§ Activity
Go through the listing below and work out how many lines hold "OLED"; reply with the figure alone.

§ Task material

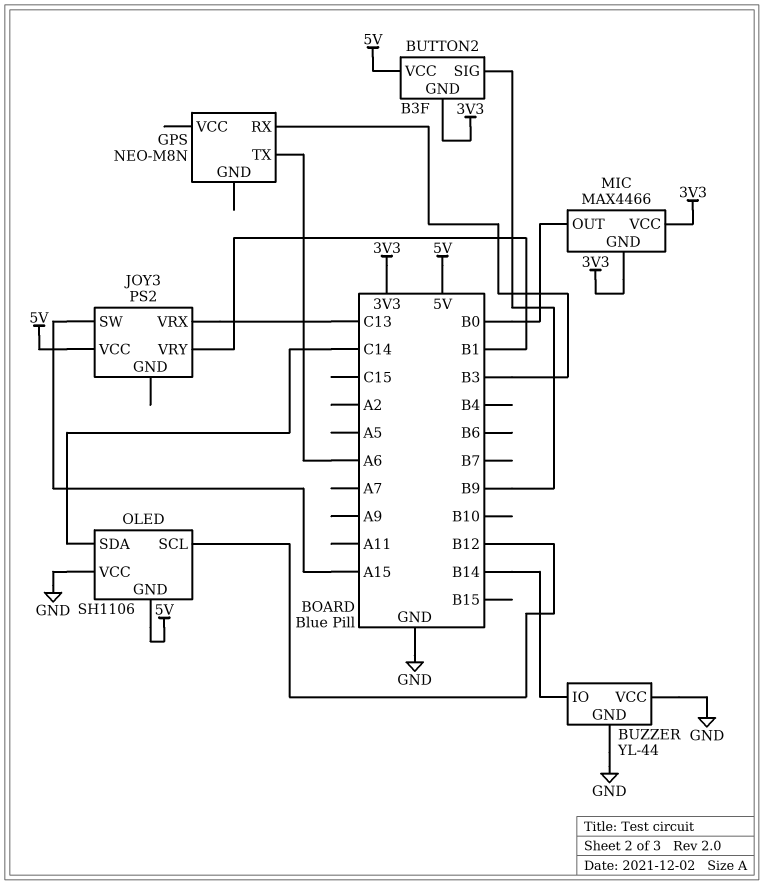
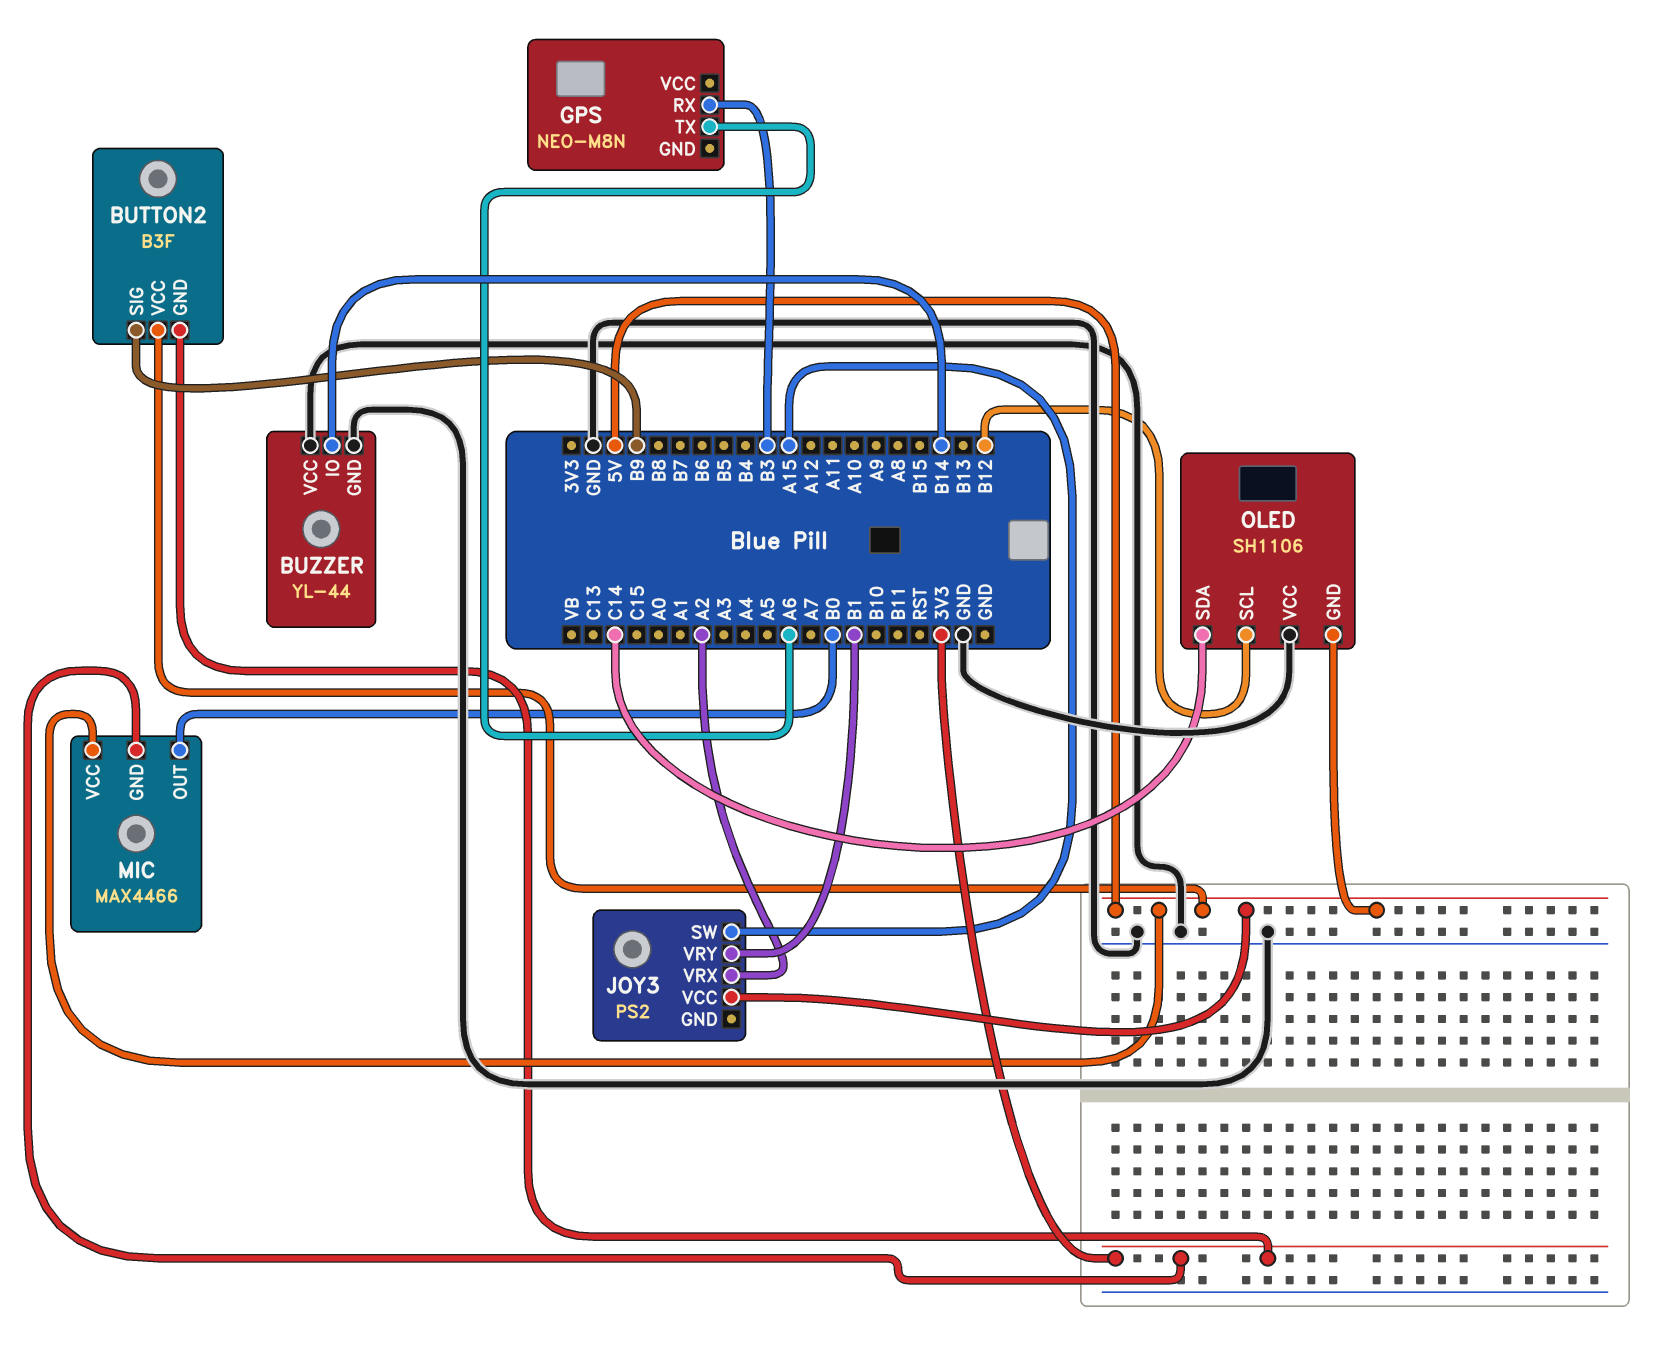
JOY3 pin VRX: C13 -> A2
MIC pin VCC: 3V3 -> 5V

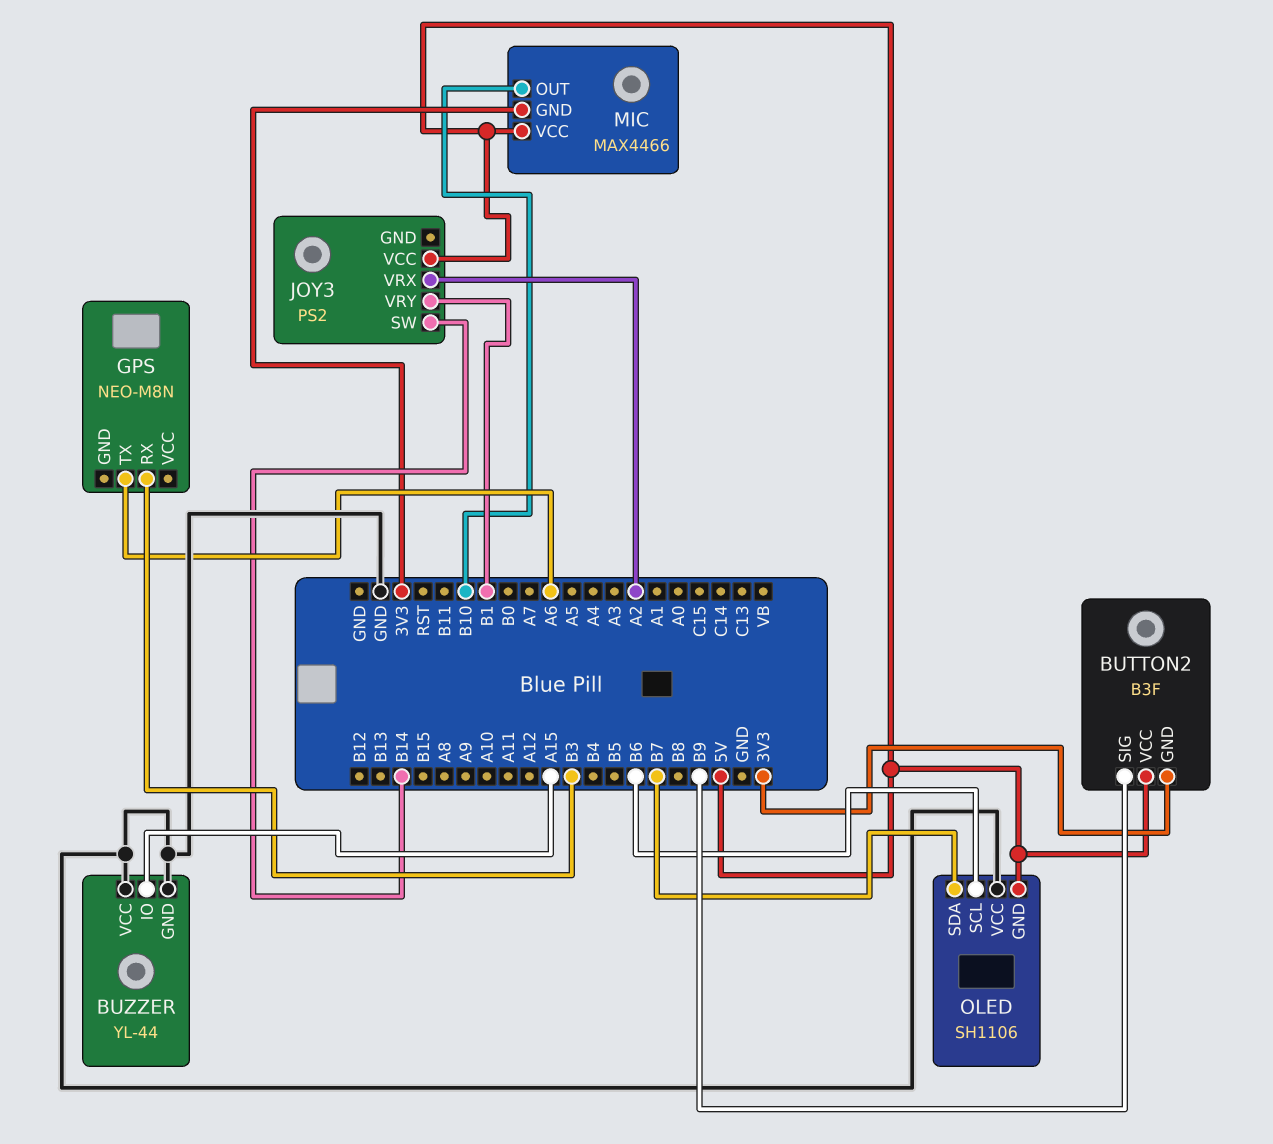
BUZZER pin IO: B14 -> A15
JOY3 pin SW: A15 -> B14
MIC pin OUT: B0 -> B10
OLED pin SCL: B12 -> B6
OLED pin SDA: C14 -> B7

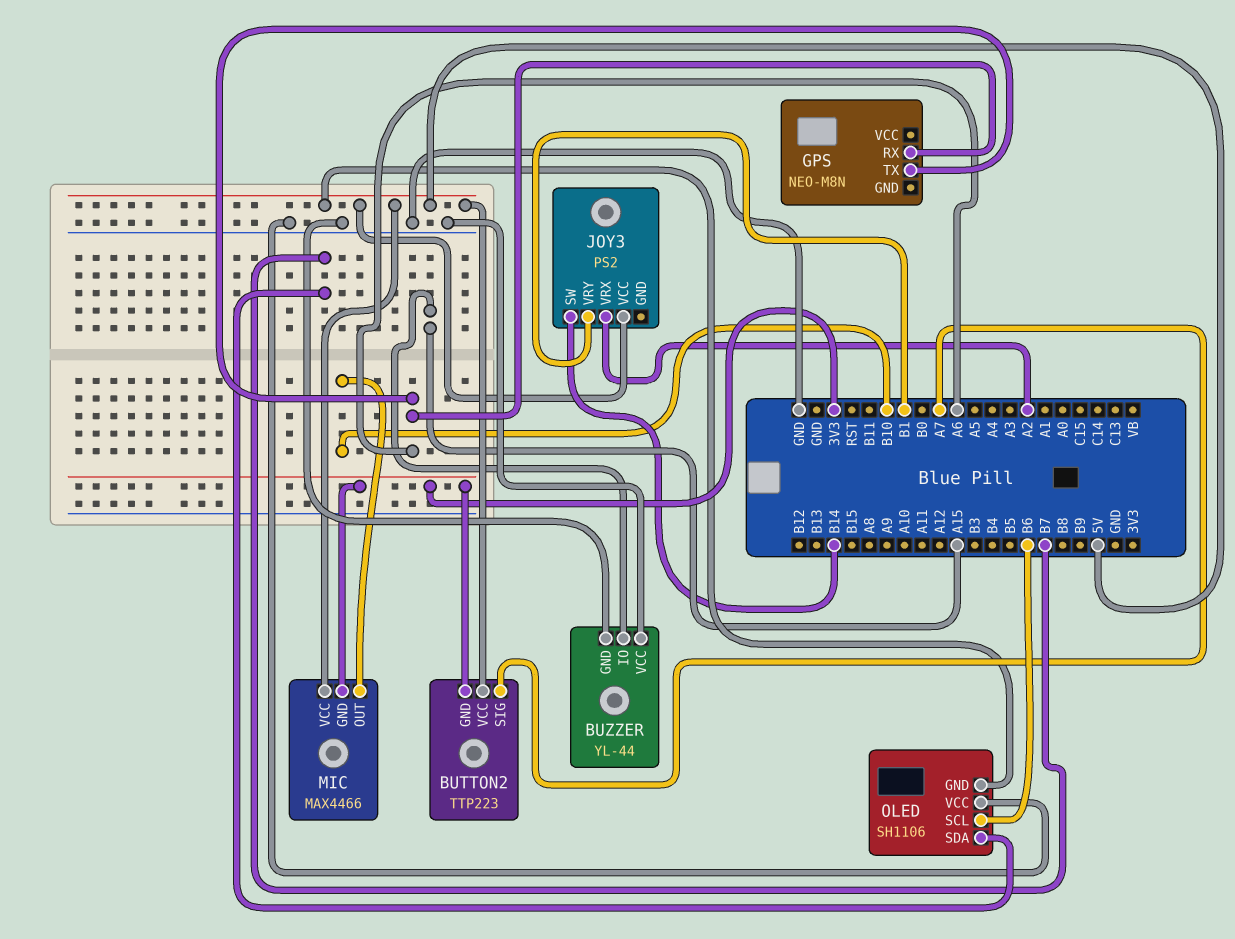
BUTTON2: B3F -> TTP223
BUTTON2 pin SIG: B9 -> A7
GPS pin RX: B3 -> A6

§ Response to the task
2